• Record set:
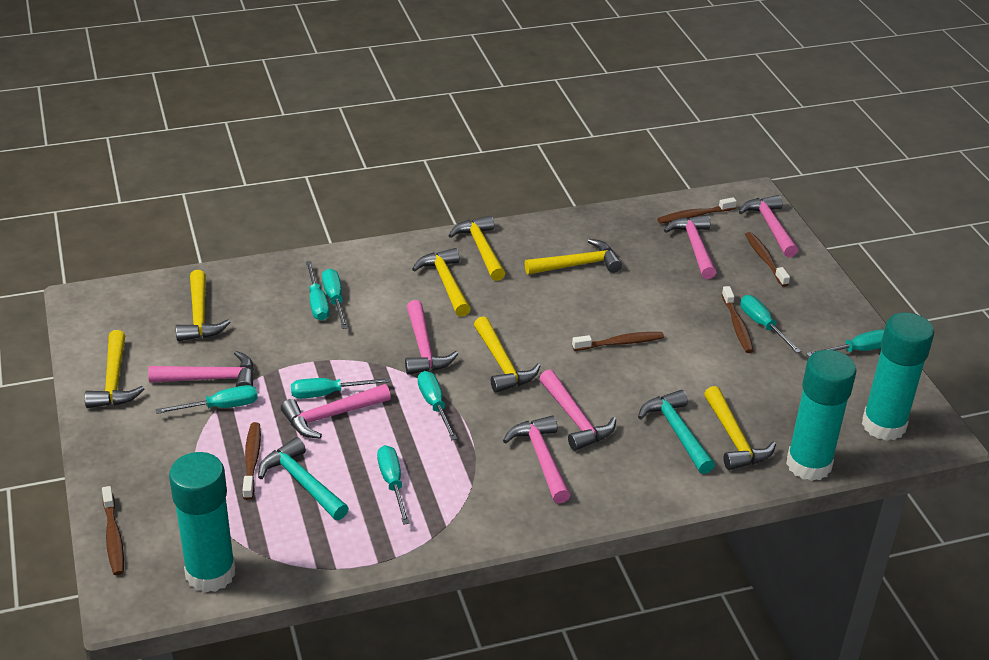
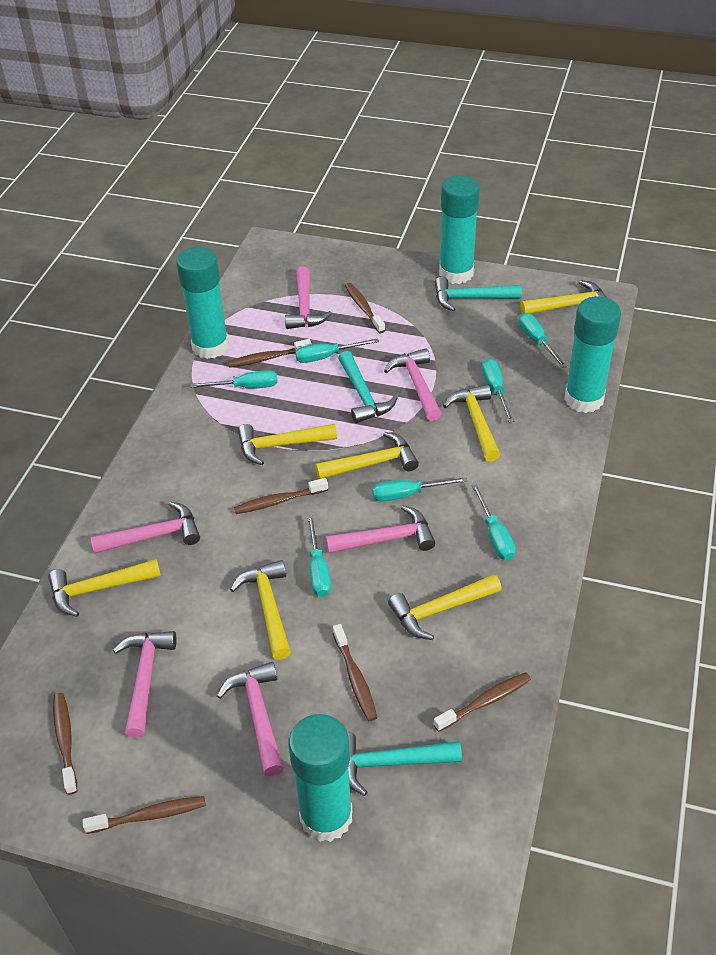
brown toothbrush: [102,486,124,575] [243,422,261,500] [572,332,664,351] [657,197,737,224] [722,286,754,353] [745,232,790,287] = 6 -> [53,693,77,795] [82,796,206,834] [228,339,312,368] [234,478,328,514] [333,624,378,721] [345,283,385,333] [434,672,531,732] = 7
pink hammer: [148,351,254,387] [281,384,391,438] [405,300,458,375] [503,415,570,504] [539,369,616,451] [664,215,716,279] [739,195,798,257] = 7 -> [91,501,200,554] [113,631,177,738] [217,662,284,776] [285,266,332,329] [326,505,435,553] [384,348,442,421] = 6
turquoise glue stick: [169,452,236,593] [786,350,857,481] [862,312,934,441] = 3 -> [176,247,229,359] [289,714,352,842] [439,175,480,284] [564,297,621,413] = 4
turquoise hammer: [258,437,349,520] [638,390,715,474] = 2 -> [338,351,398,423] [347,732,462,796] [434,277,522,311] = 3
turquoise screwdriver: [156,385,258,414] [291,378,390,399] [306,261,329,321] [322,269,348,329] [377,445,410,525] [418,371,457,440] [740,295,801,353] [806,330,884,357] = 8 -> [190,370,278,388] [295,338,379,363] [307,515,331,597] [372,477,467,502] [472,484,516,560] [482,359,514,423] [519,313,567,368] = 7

• What to produce: Once you find the line containing "turquoise hammer: [258,437,349,520]", copy it and every line after it through the end of the records, exactly as they stand.

• Problem solution:
turquoise hammer: [258,437,349,520] [638,390,715,474] = 2 -> [338,351,398,423] [347,732,462,796] [434,277,522,311] = 3
turquoise screwdriver: [156,385,258,414] [291,378,390,399] [306,261,329,321] [322,269,348,329] [377,445,410,525] [418,371,457,440] [740,295,801,353] [806,330,884,357] = 8 -> [190,370,278,388] [295,338,379,363] [307,515,331,597] [372,477,467,502] [472,484,516,560] [482,359,514,423] [519,313,567,368] = 7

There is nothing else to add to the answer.